Task brief
The records below are made of lines; count those holding the word "MISO" and give the number only.

● ● ● ● ● ● ●

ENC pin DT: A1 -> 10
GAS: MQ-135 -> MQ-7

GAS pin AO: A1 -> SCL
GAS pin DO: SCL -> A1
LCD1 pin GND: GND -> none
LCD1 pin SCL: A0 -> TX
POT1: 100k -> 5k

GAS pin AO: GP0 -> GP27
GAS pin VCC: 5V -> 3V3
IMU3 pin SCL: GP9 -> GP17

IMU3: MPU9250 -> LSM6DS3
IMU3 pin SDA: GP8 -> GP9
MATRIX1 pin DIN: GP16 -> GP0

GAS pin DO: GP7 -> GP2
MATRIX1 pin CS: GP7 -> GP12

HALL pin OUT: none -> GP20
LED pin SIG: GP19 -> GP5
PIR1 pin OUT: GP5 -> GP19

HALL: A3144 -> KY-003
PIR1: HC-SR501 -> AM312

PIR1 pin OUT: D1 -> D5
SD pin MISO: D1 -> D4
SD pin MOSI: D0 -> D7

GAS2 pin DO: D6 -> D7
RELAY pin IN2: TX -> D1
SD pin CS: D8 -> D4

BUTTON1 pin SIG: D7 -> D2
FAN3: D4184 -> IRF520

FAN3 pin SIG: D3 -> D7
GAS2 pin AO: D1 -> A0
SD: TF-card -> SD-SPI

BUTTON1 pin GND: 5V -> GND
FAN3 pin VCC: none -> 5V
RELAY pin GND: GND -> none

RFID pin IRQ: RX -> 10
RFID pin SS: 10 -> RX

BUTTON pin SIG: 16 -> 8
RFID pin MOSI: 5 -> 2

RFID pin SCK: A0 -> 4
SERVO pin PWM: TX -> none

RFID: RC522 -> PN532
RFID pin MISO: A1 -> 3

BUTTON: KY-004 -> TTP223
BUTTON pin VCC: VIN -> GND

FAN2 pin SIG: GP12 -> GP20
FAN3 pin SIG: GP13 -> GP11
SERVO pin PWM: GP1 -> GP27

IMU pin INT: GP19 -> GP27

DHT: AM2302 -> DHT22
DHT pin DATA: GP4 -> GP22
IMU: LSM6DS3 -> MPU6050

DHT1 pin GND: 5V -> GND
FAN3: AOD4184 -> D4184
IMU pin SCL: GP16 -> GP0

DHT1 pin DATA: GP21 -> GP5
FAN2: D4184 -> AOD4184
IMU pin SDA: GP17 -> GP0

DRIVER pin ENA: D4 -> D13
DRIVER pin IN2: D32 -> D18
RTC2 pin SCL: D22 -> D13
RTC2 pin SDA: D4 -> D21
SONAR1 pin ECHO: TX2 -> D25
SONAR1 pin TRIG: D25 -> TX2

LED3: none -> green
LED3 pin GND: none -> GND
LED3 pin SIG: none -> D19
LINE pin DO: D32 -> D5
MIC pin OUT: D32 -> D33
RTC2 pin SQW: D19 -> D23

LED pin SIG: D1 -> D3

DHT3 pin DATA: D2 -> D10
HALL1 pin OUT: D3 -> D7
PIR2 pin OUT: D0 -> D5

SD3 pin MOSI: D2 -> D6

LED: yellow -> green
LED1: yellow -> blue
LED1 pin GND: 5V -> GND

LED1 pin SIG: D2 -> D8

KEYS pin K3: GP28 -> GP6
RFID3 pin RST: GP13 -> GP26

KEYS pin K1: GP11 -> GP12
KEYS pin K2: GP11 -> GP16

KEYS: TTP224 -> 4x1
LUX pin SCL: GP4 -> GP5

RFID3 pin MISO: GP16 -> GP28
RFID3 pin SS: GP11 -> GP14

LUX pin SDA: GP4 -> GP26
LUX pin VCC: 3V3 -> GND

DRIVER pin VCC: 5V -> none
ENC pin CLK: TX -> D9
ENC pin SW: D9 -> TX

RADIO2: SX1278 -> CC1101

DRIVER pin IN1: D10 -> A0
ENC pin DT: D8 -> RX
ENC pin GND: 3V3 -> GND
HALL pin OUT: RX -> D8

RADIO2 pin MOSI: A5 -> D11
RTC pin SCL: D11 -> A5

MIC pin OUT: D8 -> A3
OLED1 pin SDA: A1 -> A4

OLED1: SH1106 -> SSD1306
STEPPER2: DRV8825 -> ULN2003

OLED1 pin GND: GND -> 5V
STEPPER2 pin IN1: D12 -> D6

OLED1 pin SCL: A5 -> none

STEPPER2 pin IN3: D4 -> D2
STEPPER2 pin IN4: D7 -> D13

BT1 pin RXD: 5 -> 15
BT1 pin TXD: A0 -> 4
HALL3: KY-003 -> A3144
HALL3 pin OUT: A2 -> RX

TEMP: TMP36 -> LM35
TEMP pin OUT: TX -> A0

● ● ● ● ● ● ●

Result
3